- YOUR OBJECTIVE -
I need the lines from the one containing "LINE1 pin DO: D6 -> D3" through the last line of the entries retyped exactly, with no pictures among them.

- TASK INPUT -
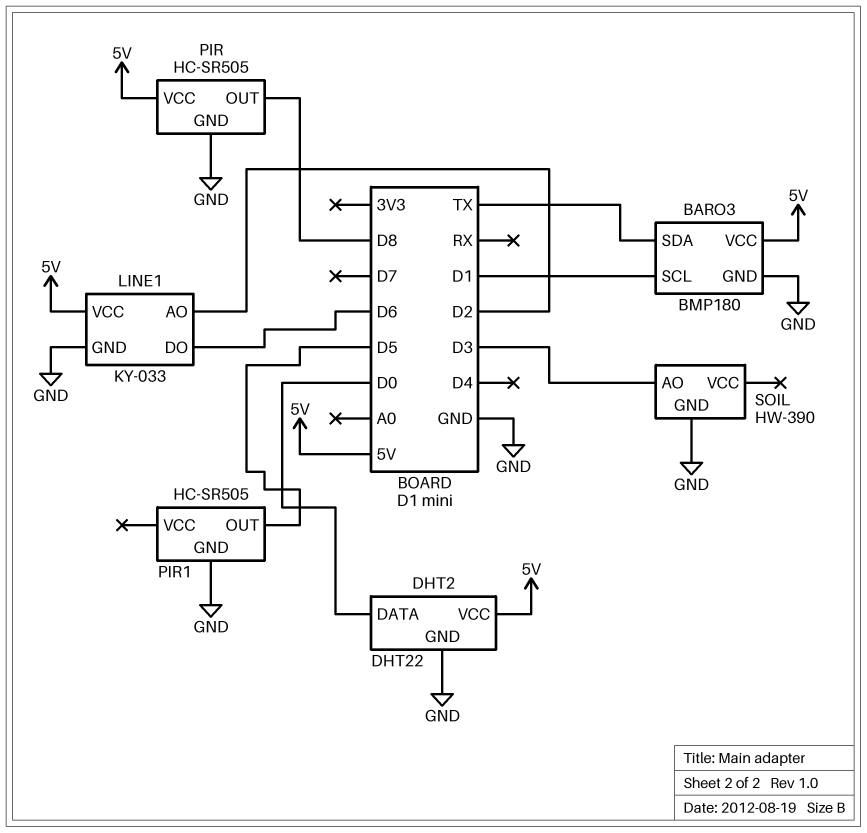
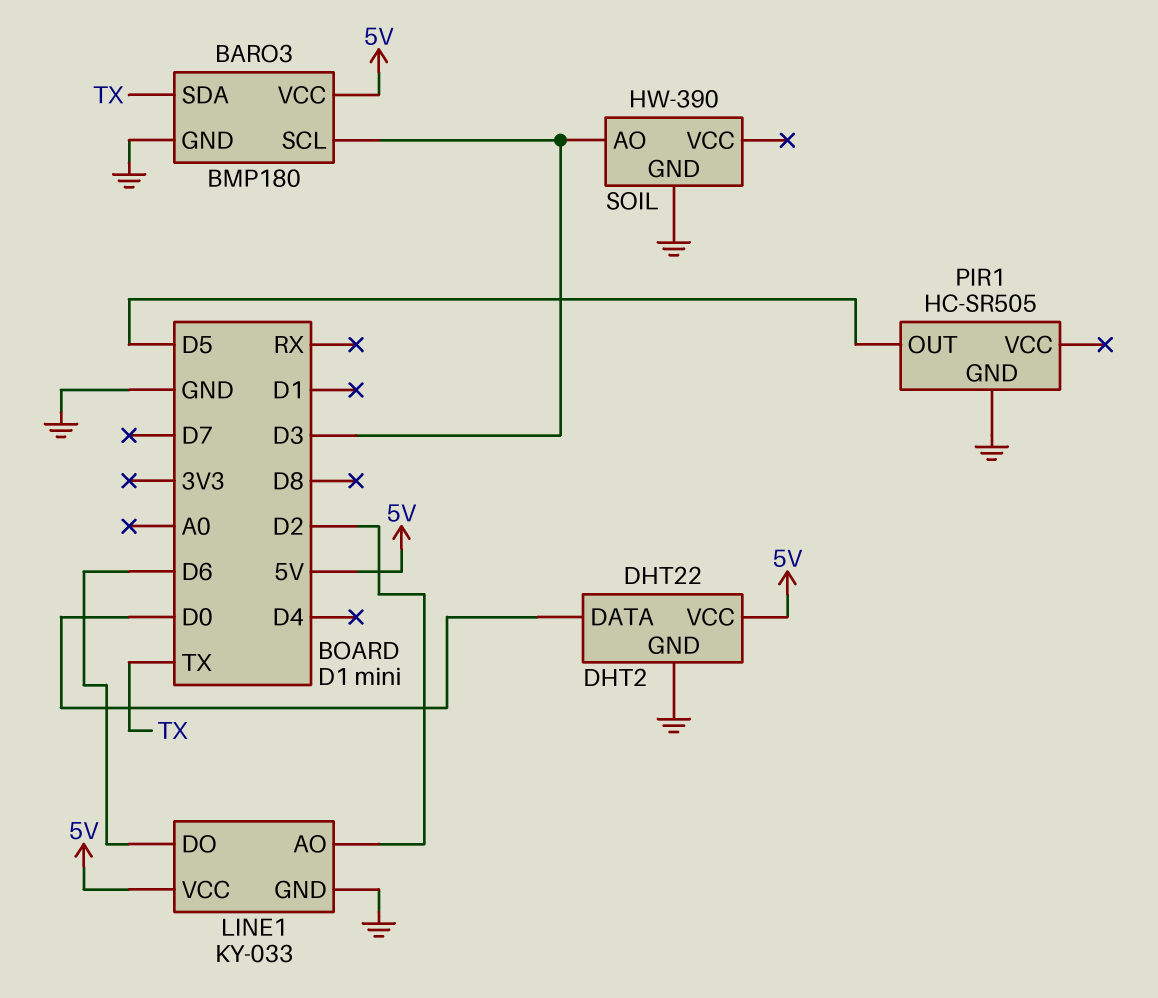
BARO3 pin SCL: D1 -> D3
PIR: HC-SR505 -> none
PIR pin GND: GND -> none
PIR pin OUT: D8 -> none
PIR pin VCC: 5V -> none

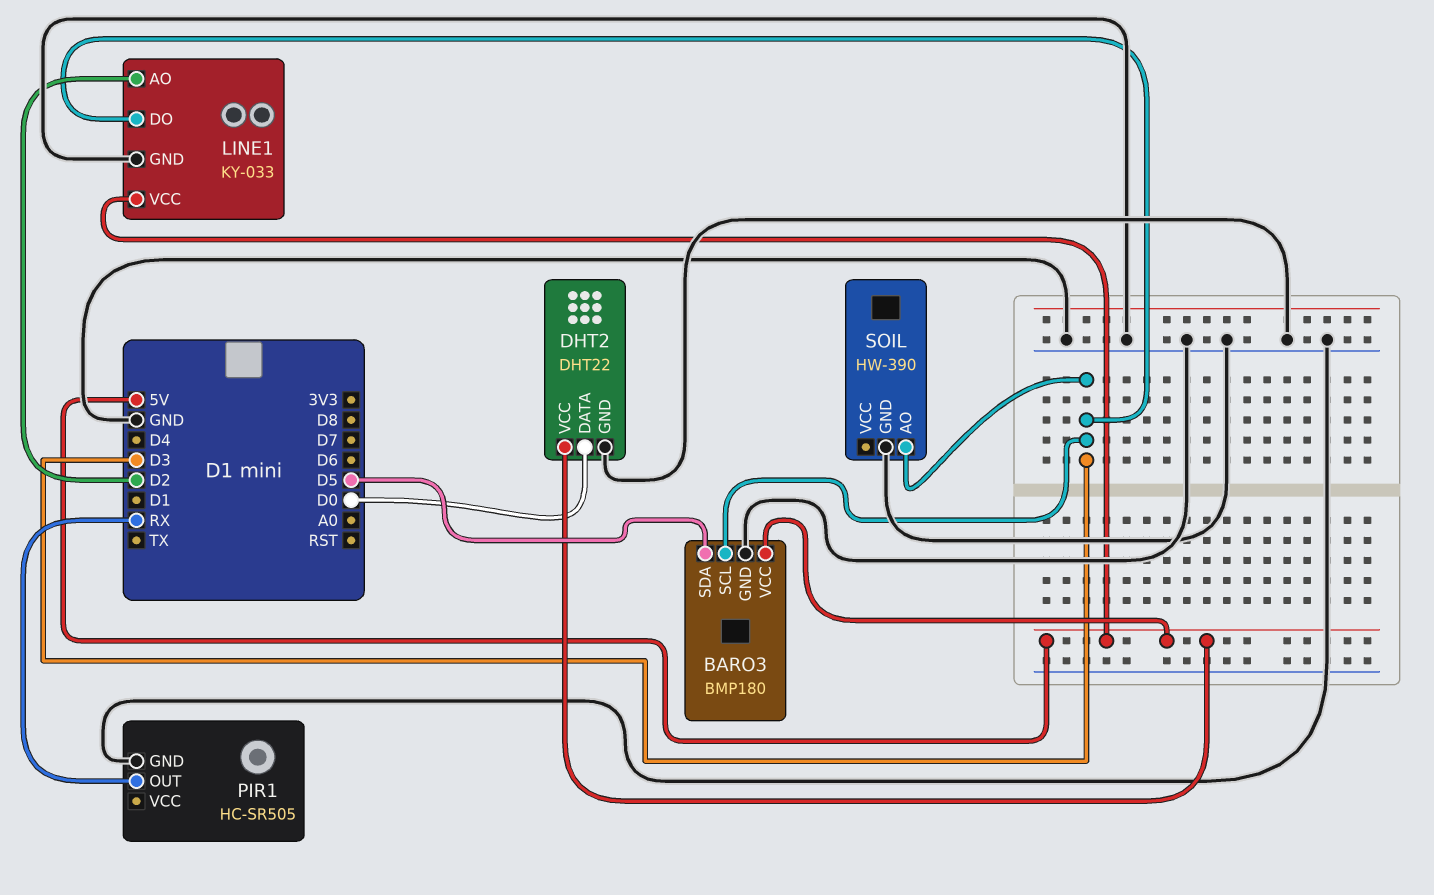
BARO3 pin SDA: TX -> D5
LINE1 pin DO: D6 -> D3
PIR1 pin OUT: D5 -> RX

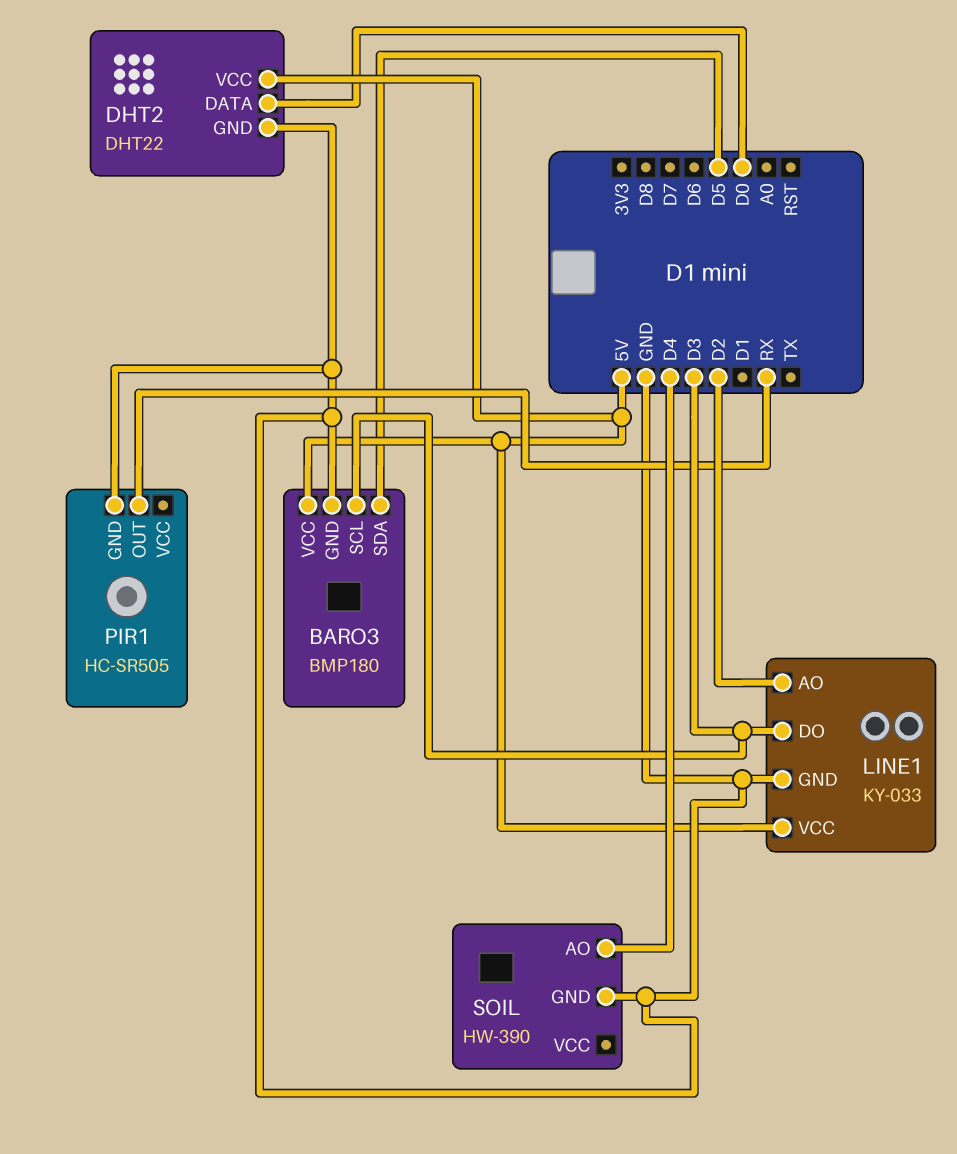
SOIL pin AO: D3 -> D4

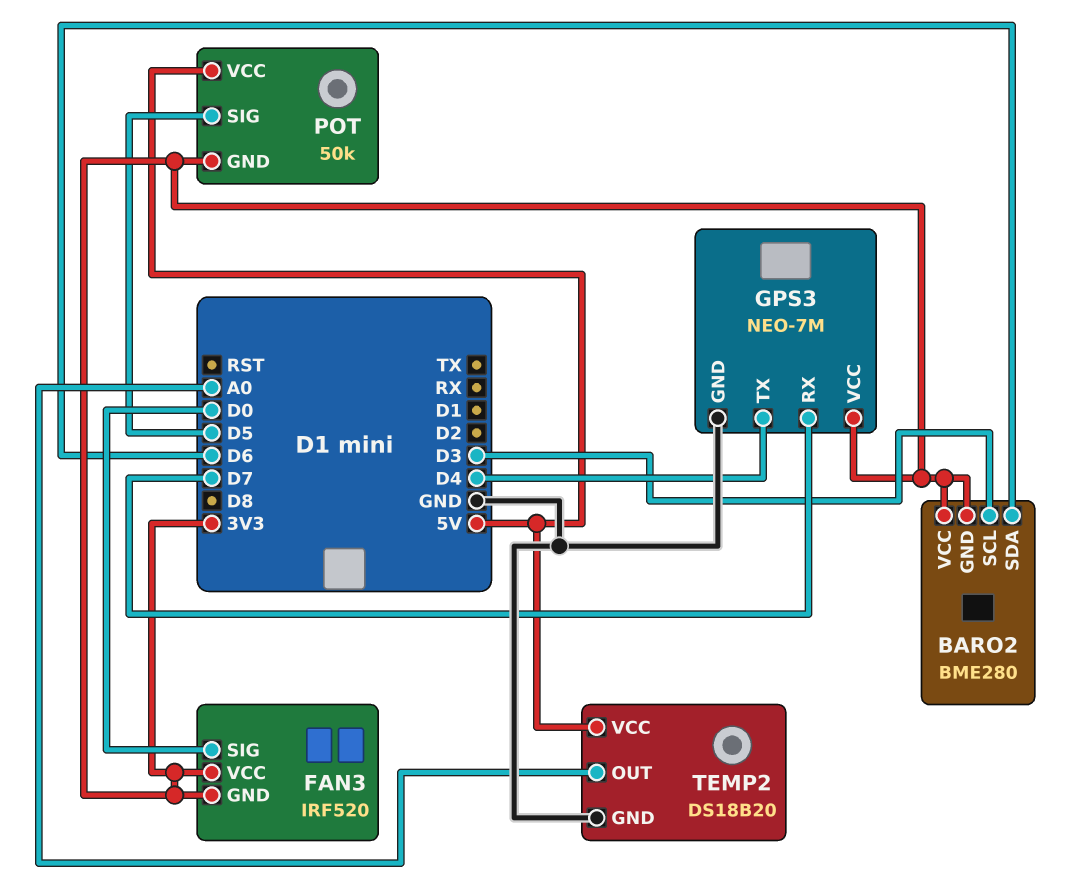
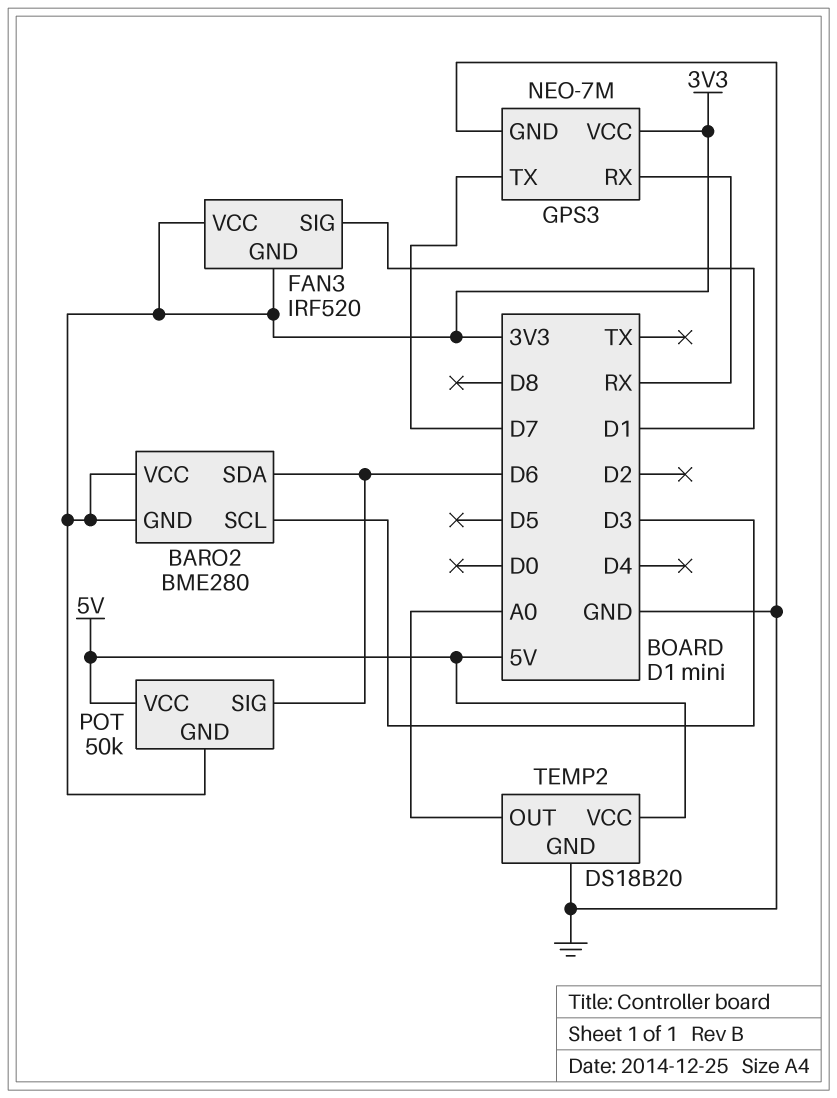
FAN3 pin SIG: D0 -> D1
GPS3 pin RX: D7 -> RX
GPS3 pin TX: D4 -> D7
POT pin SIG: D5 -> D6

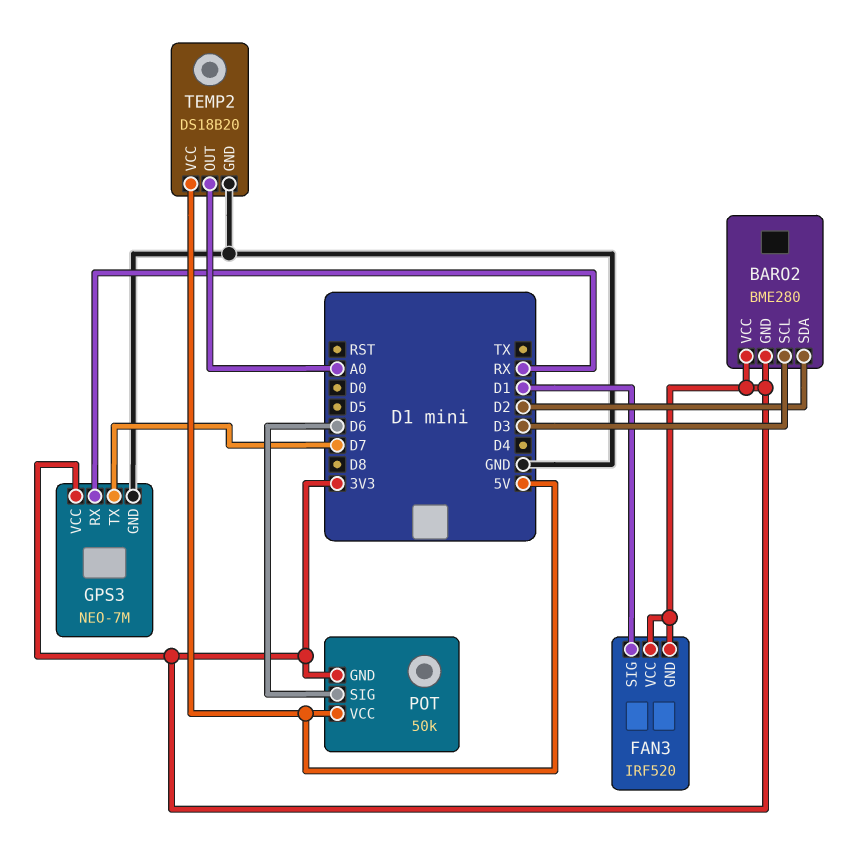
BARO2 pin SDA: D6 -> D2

- RESPONSE FOR THIS EXERCISE -
LINE1 pin DO: D6 -> D3
PIR1 pin OUT: D5 -> RX

SOIL pin AO: D3 -> D4

FAN3 pin SIG: D0 -> D1
GPS3 pin RX: D7 -> RX
GPS3 pin TX: D4 -> D7
POT pin SIG: D5 -> D6

BARO2 pin SDA: D6 -> D2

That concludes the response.